#### Supplied data ####
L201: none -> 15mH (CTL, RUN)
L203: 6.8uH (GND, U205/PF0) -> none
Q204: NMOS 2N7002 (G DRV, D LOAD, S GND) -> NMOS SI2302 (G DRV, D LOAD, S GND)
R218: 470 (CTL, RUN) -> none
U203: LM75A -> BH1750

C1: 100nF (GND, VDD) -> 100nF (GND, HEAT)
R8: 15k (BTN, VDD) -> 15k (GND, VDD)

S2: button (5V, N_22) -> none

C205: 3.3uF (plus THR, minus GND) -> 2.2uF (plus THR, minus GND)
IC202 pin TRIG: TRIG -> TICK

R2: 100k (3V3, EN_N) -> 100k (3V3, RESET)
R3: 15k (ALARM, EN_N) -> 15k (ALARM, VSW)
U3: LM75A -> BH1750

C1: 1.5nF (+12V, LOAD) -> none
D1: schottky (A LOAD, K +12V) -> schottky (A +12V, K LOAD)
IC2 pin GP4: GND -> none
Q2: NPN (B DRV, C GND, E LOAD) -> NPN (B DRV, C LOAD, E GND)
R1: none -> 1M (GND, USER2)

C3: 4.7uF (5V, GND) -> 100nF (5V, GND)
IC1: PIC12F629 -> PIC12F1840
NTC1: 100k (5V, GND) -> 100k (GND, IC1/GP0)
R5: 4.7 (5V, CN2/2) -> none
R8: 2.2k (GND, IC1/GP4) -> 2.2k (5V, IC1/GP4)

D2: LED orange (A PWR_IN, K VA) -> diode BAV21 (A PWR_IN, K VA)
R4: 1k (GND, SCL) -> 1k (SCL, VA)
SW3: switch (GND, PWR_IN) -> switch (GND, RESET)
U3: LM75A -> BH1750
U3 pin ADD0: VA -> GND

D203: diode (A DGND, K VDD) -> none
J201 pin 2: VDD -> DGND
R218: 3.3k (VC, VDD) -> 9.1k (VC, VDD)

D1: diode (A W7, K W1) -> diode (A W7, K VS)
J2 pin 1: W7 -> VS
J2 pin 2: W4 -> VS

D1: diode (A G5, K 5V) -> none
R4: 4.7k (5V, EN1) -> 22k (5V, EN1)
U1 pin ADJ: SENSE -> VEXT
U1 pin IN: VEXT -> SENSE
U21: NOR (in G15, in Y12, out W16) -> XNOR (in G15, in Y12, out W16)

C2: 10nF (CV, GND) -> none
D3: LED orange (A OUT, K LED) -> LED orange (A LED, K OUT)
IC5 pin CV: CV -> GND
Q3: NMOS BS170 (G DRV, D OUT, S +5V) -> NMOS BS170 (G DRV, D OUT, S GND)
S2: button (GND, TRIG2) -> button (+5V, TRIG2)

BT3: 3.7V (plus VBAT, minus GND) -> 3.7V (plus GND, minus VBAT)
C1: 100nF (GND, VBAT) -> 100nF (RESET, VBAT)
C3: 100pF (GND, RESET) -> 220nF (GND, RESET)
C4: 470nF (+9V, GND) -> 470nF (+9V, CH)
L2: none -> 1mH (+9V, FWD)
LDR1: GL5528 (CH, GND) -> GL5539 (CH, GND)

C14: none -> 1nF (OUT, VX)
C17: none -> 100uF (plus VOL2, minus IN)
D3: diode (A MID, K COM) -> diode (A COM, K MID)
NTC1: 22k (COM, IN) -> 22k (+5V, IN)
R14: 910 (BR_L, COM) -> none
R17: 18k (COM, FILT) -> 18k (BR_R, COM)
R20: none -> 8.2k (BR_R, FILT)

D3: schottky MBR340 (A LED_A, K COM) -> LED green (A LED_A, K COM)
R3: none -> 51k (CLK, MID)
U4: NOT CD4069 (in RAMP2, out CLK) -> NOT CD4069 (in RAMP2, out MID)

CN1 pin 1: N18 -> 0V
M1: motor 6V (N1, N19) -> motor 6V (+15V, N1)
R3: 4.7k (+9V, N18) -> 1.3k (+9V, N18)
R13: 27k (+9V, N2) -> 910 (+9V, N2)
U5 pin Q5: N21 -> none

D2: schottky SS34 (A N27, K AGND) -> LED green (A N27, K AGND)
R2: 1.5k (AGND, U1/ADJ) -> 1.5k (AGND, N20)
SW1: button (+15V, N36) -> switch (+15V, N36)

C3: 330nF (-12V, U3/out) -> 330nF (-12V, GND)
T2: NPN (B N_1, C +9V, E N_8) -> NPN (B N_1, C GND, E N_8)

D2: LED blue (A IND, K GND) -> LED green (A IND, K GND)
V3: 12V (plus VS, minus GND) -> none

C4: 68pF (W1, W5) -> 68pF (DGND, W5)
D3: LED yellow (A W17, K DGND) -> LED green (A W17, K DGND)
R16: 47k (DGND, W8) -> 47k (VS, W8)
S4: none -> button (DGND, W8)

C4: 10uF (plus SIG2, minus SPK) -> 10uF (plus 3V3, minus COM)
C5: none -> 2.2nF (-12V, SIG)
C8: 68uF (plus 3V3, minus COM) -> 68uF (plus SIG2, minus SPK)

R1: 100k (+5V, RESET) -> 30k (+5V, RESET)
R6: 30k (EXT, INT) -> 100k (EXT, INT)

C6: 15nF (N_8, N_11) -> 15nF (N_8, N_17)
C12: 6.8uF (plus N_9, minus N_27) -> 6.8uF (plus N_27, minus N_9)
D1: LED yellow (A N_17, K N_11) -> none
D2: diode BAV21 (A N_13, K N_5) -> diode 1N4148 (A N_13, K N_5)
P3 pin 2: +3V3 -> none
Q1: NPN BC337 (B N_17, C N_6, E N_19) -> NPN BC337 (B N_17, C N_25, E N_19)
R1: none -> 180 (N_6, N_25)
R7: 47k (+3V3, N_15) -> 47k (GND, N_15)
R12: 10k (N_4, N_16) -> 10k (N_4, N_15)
####
## Problem to solve:
Precisely the lines between those holding "SW3: switch (GND, PWR_IN)" and "U1 pin IN: VEXT -> SENSE", inclusive, are to be reproduced from the listing above, with nothing added.

## Expected output:
SW3: switch (GND, PWR_IN) -> switch (GND, RESET)
U3: LM75A -> BH1750
U3 pin ADD0: VA -> GND

D203: diode (A DGND, K VDD) -> none
J201 pin 2: VDD -> DGND
R218: 3.3k (VC, VDD) -> 9.1k (VC, VDD)

D1: diode (A W7, K W1) -> diode (A W7, K VS)
J2 pin 1: W7 -> VS
J2 pin 2: W4 -> VS

D1: diode (A G5, K 5V) -> none
R4: 4.7k (5V, EN1) -> 22k (5V, EN1)
U1 pin ADJ: SENSE -> VEXT
U1 pin IN: VEXT -> SENSE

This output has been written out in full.